## Activity
Output all of the records word for word and drop the images.
----------------------------------------
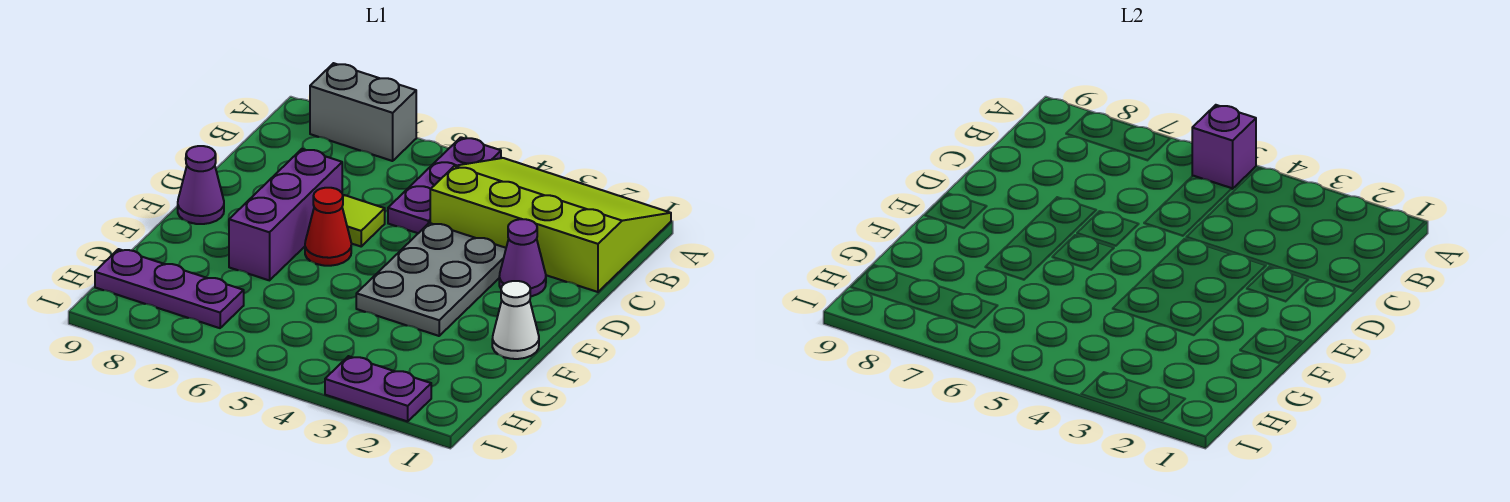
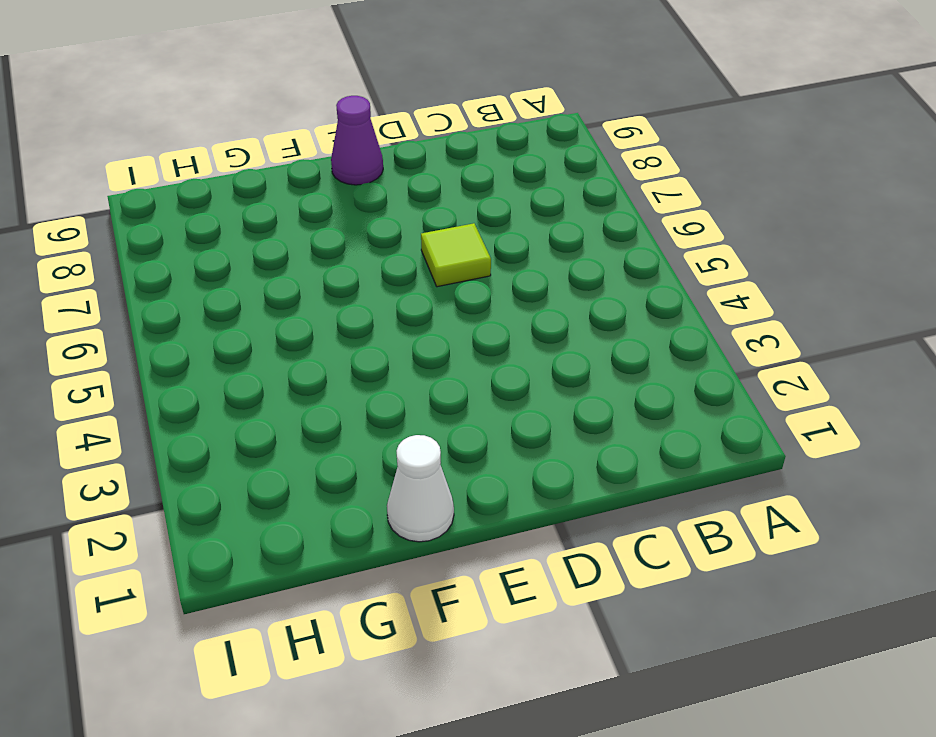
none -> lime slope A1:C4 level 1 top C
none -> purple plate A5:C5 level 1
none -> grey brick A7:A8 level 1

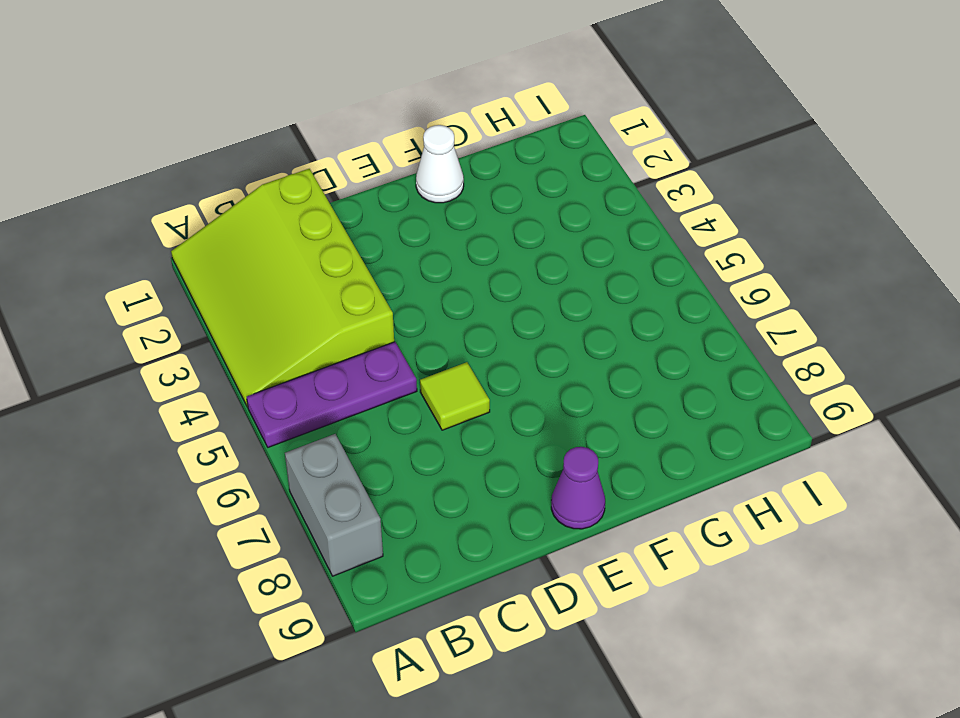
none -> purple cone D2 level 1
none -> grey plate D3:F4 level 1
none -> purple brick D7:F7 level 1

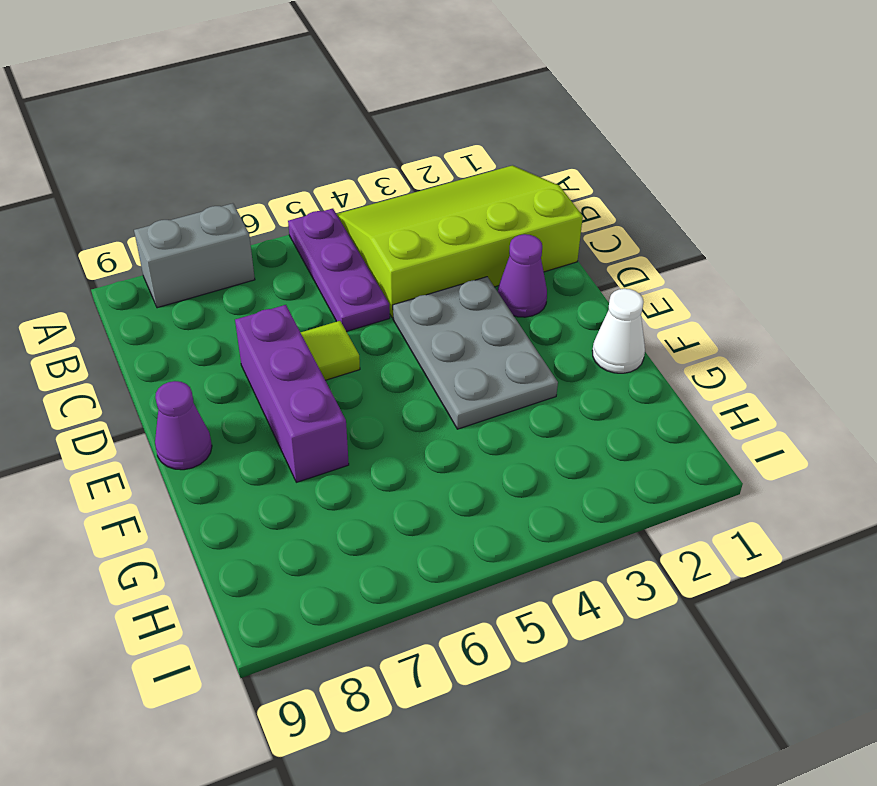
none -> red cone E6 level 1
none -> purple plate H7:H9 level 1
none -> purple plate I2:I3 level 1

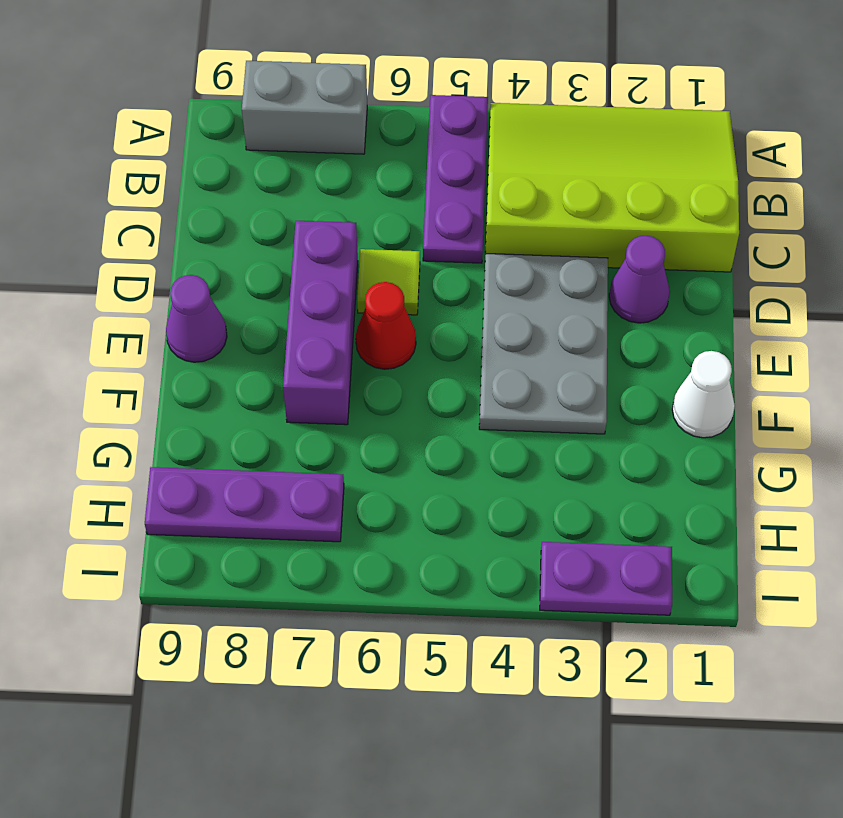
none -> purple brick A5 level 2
----------------------------------------
## Exercise result
none -> lime slope A1:C4 level 1 top C
none -> purple plate A5:C5 level 1
none -> grey brick A7:A8 level 1

none -> purple cone D2 level 1
none -> grey plate D3:F4 level 1
none -> purple brick D7:F7 level 1

none -> red cone E6 level 1
none -> purple plate H7:H9 level 1
none -> purple plate I2:I3 level 1

none -> purple brick A5 level 2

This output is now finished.